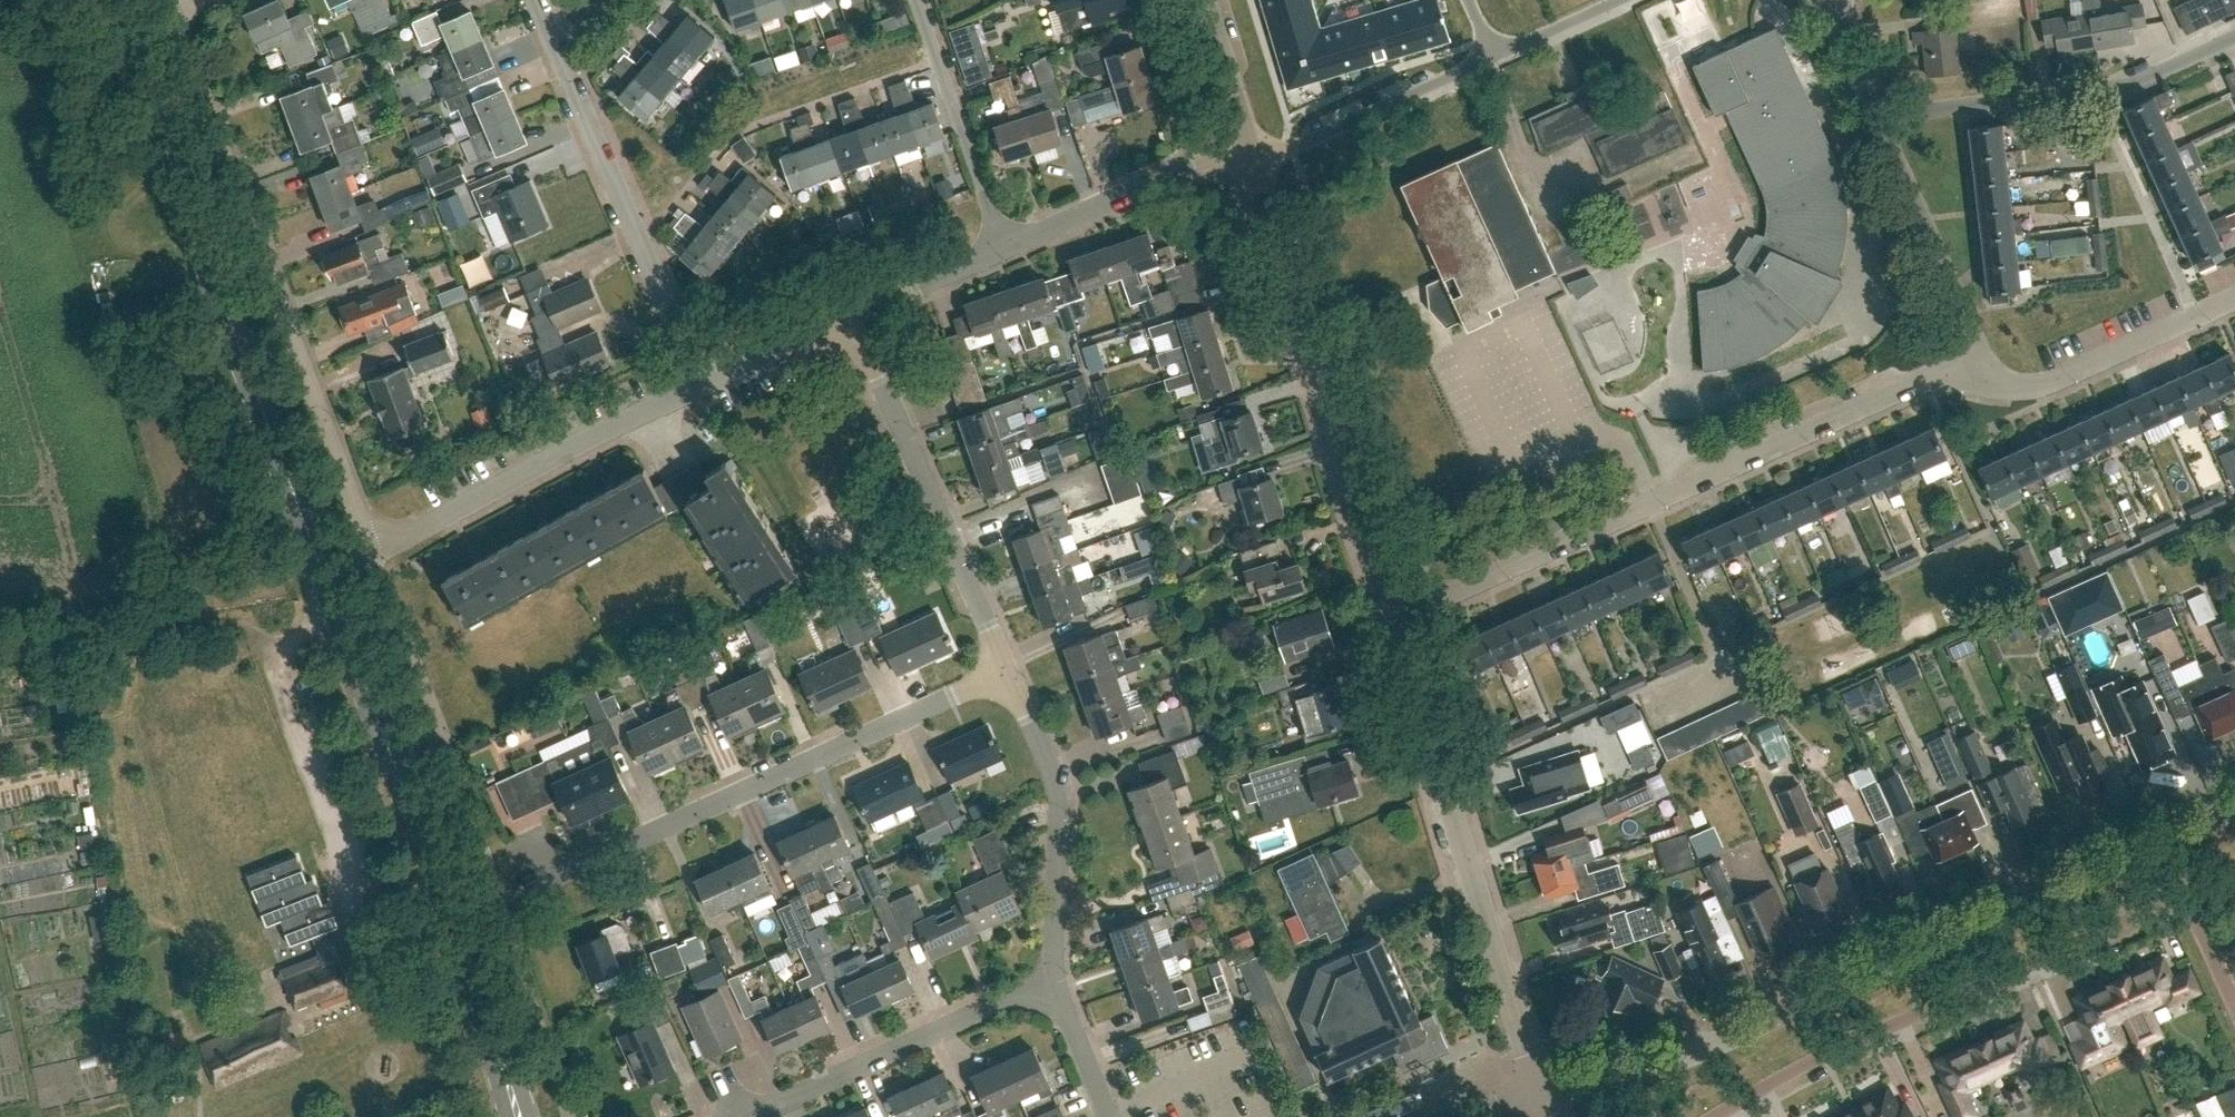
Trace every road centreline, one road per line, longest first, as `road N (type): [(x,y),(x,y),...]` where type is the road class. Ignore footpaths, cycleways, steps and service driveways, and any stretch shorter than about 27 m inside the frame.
road 1 (secondary): [(122,32),(524,1116)]
road 2 (unclassified): [(1538,1096),(1737,1030),(2234,810)]
road 3 (residential): [(1398,621),(1980,353)]
road 4 (residential): [(369,552),(166,9),(186,0)]
road 5 (residential): [(1716,1116),(1804,1066),(2183,896)]
road 6 (residential): [(546,881),(1009,675)]
road 7 (unclassified): [(1538,1096),(1398,621)]
road 8 (unclassified): [(1398,621),(1252,165)]
road 9 (residential): [(702,382),(536,0)]
road 10 (residential): [(1009,675),(853,317)]
road 11 (residential): [(369,552),(702,382)]
road 12 (residential): [(741,1113),(1052,978)]
road 13 (residential): [(1052,978),(1062,797),(1009,675)]
road 14 (track): [(284,652),(249,623),(231,619),(108,634),(0,659)]
road 15 (residential): [(1000,247),(1245,141)]
road 16 (residential): [(1252,165),(1493,58)]
road 17 (residential): [(1000,247),(913,0)]
road 18 (residential): [(1980,353),(1993,380),(2021,388),(2052,382),(2197,315)]
road 19 (residential): [(1980,353),(1880,124)]
road 20 (residential): [(2197,315),(2097,89)]
road 21 (residential): [(1880,124),(1906,112),(2097,89)]
road 22 (residential): [(702,382),(853,317)]
road 23 (residential): [(853,317),(1000,247)]
road 24 (residential): [(1109,1116),(1052,978)]
road 25 (residential): [(2097,89),(2135,82),(2234,37)]
road 26 (unclassified): [(1245,141),(1203,0)]
road 27 (residential): [(1493,58),(1620,0)]
road 28 (residential): [(1880,124),(1832,0)]
road 29 (residential): [(2234,1009),(2183,896)]

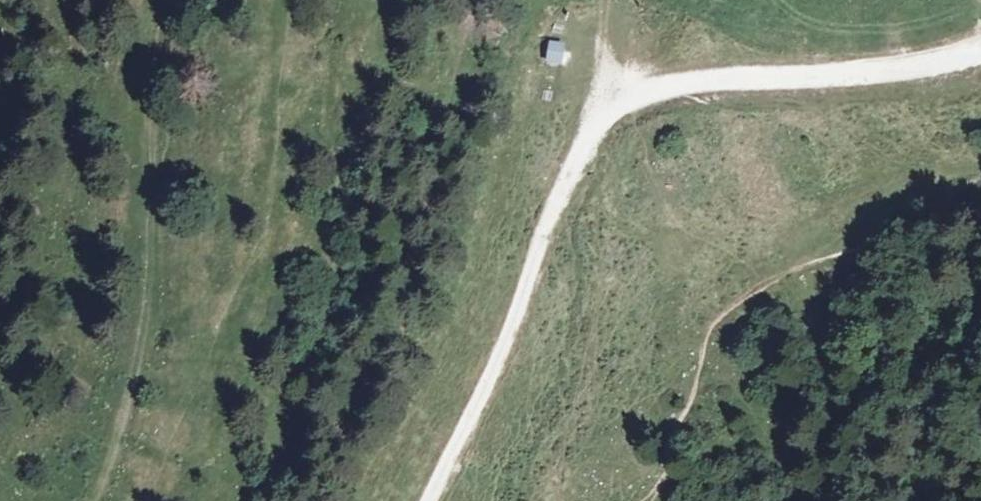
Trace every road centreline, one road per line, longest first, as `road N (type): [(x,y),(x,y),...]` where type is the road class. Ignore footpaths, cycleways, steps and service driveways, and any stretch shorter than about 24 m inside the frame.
road 1 (track): [(162,0),(144,319),(110,460),(91,500)]
road 2 (track): [(607,111),(587,137),(472,422),(429,500)]
road 3 (track): [(980,49),(853,73),(684,84),(637,94),(607,111)]

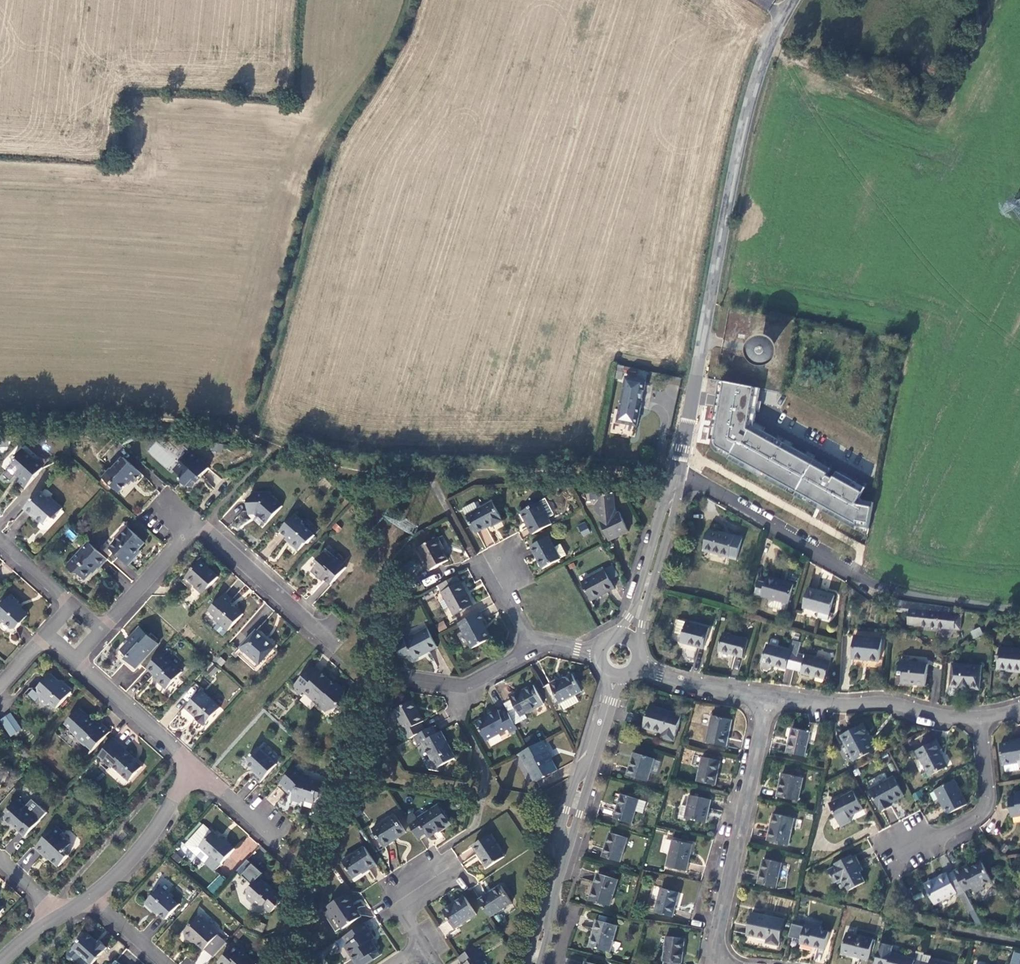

=-=-=

Exclude the images and copy every record above exactly.

Trace every road centreline, one road per line, longest first, as `road N (type): [(x,y),(x,y),...]` where type is the road class. Ignore footpaths, cycleways, steps and service driveways, and any stretch shorter than about 27 m inside the frame.
road 1 (secondary): [(122,32),(524,1116)]
road 2 (unclassified): [(1538,1096),(1737,1030),(2234,810)]
road 3 (residential): [(1398,621),(1980,353)]
road 4 (residential): [(369,552),(166,9),(186,0)]
road 5 (residential): [(1716,1116),(1804,1066),(2183,896)]
road 6 (residential): [(546,881),(1009,675)]
road 7 (unclassified): [(1538,1096),(1398,621)]
road 8 (unclassified): [(1398,621),(1252,165)]
road 9 (residential): [(702,382),(536,0)]
road 10 (residential): [(1009,675),(853,317)]
road 11 (residential): [(369,552),(702,382)]
road 12 (residential): [(741,1113),(1052,978)]
road 13 (residential): [(1052,978),(1062,797),(1009,675)]
road 14 (track): [(284,652),(249,623),(231,619),(108,634),(0,659)]
road 15 (residential): [(1000,247),(1245,141)]
road 16 (residential): [(1252,165),(1493,58)]
road 17 (residential): [(1000,247),(913,0)]
road 18 (residential): [(1980,353),(1993,380),(2021,388),(2052,382),(2197,315)]
road 19 (residential): [(1980,353),(1880,124)]
road 20 (residential): [(2197,315),(2097,89)]
road 21 (residential): [(1880,124),(1906,112),(2097,89)]
road 22 (residential): [(702,382),(853,317)]
road 23 (residential): [(853,317),(1000,247)]
road 24 (residential): [(1109,1116),(1052,978)]
road 25 (residential): [(2097,89),(2135,82),(2234,37)]
road 26 (unclassified): [(1245,141),(1203,0)]
road 27 (residential): [(1493,58),(1620,0)]
road 28 (residential): [(1880,124),(1832,0)]
road 29 (residential): [(2234,1009),(2183,896)]

Trace every road centreline, one road per line, longest first, as `road N (type): [(x,y),(x,y),...]` where type is the road class. Ignore footpaths, cycleways, steps and service driveways, and any stretch shorter than about 24 m inside the frame.
road 1 (track): [(162,0),(144,319),(110,460),(91,500)]
road 2 (track): [(607,111),(587,137),(472,422),(429,500)]
road 3 (track): [(980,49),(853,73),(684,84),(637,94),(607,111)]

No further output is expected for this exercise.